**Directions for this task**
Copy each of the records below word for word, keeping every line in its original order.

--- Source data ---

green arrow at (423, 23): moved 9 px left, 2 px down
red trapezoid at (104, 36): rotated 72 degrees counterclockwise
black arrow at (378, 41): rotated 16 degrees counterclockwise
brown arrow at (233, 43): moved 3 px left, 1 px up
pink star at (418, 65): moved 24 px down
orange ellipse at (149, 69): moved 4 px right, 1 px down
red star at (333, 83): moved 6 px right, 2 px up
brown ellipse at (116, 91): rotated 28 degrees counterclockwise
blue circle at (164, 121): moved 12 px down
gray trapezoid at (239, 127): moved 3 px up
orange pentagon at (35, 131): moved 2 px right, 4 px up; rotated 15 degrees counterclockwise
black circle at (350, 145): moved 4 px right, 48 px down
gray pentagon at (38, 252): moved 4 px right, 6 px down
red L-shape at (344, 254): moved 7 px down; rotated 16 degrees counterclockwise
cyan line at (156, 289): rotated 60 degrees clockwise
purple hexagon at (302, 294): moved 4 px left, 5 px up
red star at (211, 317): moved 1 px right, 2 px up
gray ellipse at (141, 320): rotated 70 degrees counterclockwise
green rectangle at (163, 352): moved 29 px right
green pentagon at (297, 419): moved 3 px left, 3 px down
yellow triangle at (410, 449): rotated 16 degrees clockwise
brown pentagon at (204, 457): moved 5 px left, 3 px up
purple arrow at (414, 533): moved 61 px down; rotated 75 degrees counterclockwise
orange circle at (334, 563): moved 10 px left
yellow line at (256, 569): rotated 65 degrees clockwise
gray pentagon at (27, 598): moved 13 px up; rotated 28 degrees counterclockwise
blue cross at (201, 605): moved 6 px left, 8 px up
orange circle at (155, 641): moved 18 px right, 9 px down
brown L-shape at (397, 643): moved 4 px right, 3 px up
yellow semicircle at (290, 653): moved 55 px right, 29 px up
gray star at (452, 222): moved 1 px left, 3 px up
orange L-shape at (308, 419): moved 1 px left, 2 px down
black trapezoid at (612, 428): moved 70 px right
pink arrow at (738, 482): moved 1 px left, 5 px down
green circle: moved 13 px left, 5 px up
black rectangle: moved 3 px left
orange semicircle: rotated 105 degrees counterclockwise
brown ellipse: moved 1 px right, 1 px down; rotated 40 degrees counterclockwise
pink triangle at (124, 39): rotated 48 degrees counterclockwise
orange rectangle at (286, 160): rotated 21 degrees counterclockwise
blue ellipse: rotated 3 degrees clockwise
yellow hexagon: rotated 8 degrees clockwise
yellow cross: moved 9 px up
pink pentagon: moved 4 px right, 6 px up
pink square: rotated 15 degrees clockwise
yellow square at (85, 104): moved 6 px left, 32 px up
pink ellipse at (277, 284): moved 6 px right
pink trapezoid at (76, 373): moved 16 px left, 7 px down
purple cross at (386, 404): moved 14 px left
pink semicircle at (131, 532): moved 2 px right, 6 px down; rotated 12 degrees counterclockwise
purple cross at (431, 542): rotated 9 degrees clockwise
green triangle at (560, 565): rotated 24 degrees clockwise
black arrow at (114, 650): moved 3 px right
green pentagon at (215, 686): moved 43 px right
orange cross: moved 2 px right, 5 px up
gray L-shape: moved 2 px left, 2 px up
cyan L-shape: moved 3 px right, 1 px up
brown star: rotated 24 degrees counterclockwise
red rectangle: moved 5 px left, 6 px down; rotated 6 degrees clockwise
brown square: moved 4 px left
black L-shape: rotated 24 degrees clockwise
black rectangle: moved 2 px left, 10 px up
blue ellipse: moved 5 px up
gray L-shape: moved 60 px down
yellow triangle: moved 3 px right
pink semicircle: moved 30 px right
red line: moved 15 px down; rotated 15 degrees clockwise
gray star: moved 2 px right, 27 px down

---

**Exercise answer**
green arrow at (423, 23): moved 9 px left, 2 px down
red trapezoid at (104, 36): rotated 72 degrees counterclockwise
black arrow at (378, 41): rotated 16 degrees counterclockwise
brown arrow at (233, 43): moved 3 px left, 1 px up
pink star at (418, 65): moved 24 px down
orange ellipse at (149, 69): moved 4 px right, 1 px down
red star at (333, 83): moved 6 px right, 2 px up
brown ellipse at (116, 91): rotated 28 degrees counterclockwise
blue circle at (164, 121): moved 12 px down
gray trapezoid at (239, 127): moved 3 px up
orange pentagon at (35, 131): moved 2 px right, 4 px up; rotated 15 degrees counterclockwise
black circle at (350, 145): moved 4 px right, 48 px down
gray pentagon at (38, 252): moved 4 px right, 6 px down
red L-shape at (344, 254): moved 7 px down; rotated 16 degrees counterclockwise
cyan line at (156, 289): rotated 60 degrees clockwise
purple hexagon at (302, 294): moved 4 px left, 5 px up
red star at (211, 317): moved 1 px right, 2 px up
gray ellipse at (141, 320): rotated 70 degrees counterclockwise
green rectangle at (163, 352): moved 29 px right
green pentagon at (297, 419): moved 3 px left, 3 px down
yellow triangle at (410, 449): rotated 16 degrees clockwise
brown pentagon at (204, 457): moved 5 px left, 3 px up
purple arrow at (414, 533): moved 61 px down; rotated 75 degrees counterclockwise
orange circle at (334, 563): moved 10 px left
yellow line at (256, 569): rotated 65 degrees clockwise
gray pentagon at (27, 598): moved 13 px up; rotated 28 degrees counterclockwise
blue cross at (201, 605): moved 6 px left, 8 px up
orange circle at (155, 641): moved 18 px right, 9 px down
brown L-shape at (397, 643): moved 4 px right, 3 px up
yellow semicircle at (290, 653): moved 55 px right, 29 px up
gray star at (452, 222): moved 1 px left, 3 px up
orange L-shape at (308, 419): moved 1 px left, 2 px down
black trapezoid at (612, 428): moved 70 px right
pink arrow at (738, 482): moved 1 px left, 5 px down
green circle: moved 13 px left, 5 px up
black rectangle: moved 3 px left
orange semicircle: rotated 105 degrees counterclockwise
brown ellipse: moved 1 px right, 1 px down; rotated 40 degrees counterclockwise
pink triangle at (124, 39): rotated 48 degrees counterclockwise
orange rectangle at (286, 160): rotated 21 degrees counterclockwise
blue ellipse: rotated 3 degrees clockwise
yellow hexagon: rotated 8 degrees clockwise
yellow cross: moved 9 px up
pink pentagon: moved 4 px right, 6 px up
pink square: rotated 15 degrees clockwise
yellow square at (85, 104): moved 6 px left, 32 px up
pink ellipse at (277, 284): moved 6 px right
pink trapezoid at (76, 373): moved 16 px left, 7 px down
purple cross at (386, 404): moved 14 px left
pink semicircle at (131, 532): moved 2 px right, 6 px down; rotated 12 degrees counterclockwise
purple cross at (431, 542): rotated 9 degrees clockwise
green triangle at (560, 565): rotated 24 degrees clockwise
black arrow at (114, 650): moved 3 px right
green pentagon at (215, 686): moved 43 px right
orange cross: moved 2 px right, 5 px up
gray L-shape: moved 2 px left, 2 px up
cyan L-shape: moved 3 px right, 1 px up
brown star: rotated 24 degrees counterclockwise
red rectangle: moved 5 px left, 6 px down; rotated 6 degrees clockwise
brown square: moved 4 px left
black L-shape: rotated 24 degrees clockwise
black rectangle: moved 2 px left, 10 px up
blue ellipse: moved 5 px up
gray L-shape: moved 60 px down
yellow triangle: moved 3 px right
pink semicircle: moved 30 px right
red line: moved 15 px down; rotated 15 degrees clockwise
gray star: moved 2 px right, 27 px down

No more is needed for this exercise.